> WHAT YOU HAVE TO DO:
The line that contains "brown rocket [275,437,374,570]" and all lines following it to the end of the data below: set these down exactly, and nothing besides.

┌──

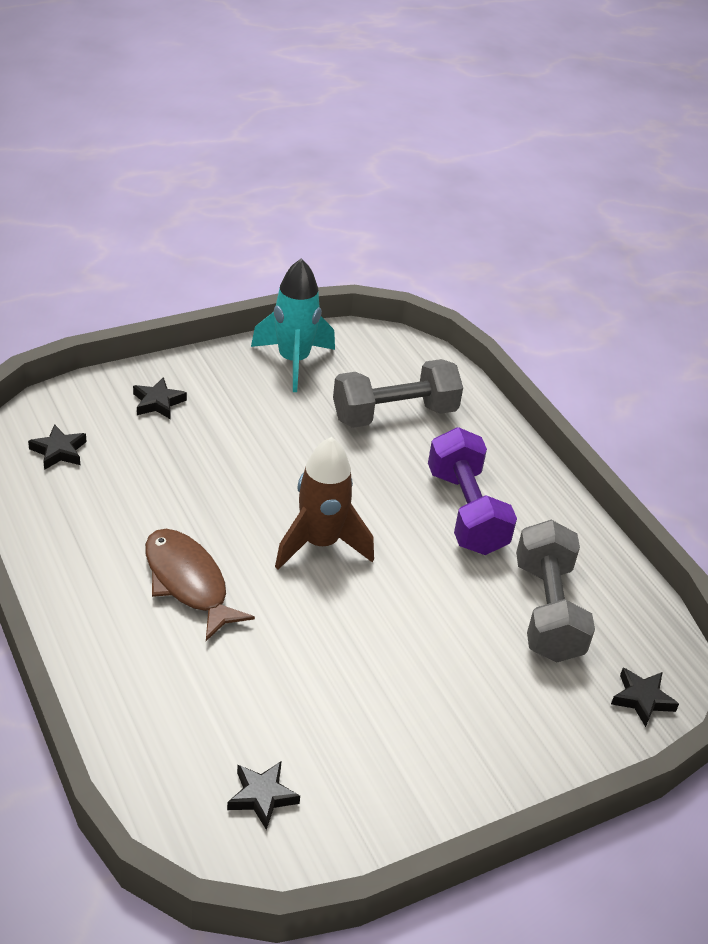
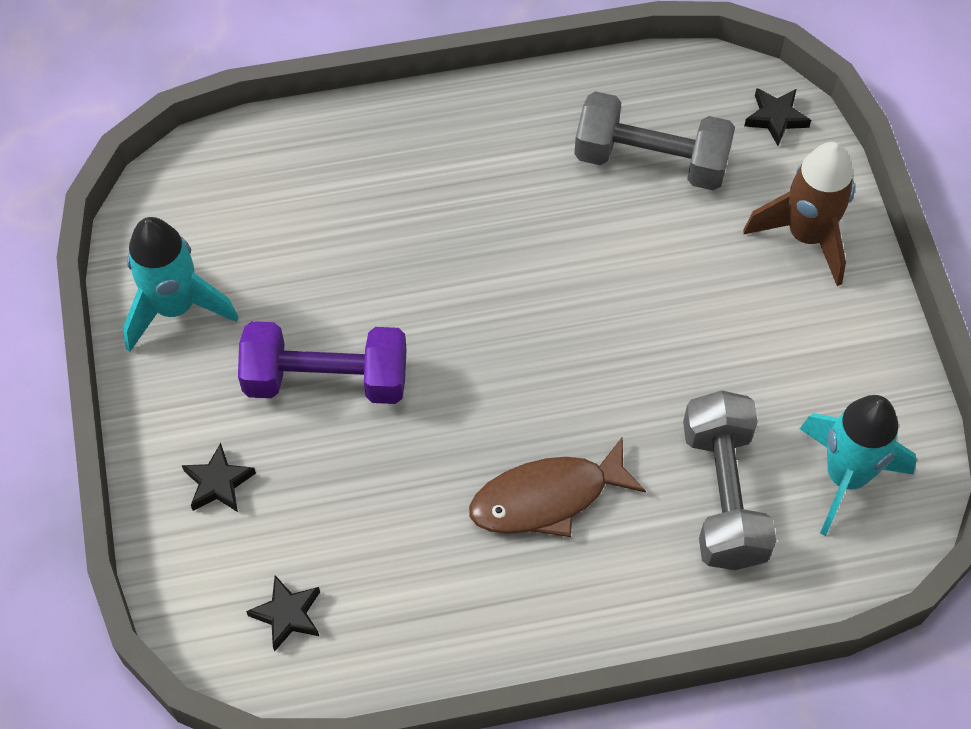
camera: 70 degrees left, 20 degrees up
black star [227,761,300,830] -> turquoise rocket [800,395,917,536]
brown rocket [275,437,374,570] -> brown rocket moved to [744,142,855,286]
grey dumbbell [333,359,463,428] -> grey dumbbell moved to [683,390,776,570]
purple dumbbell [428,427,517,555] -> purple dumbbell moved to [238,321,407,404]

└──

> TASK SOLUTION:
brown rocket [275,437,374,570] -> brown rocket moved to [744,142,855,286]
grey dumbbell [333,359,463,428] -> grey dumbbell moved to [683,390,776,570]
purple dumbbell [428,427,517,555] -> purple dumbbell moved to [238,321,407,404]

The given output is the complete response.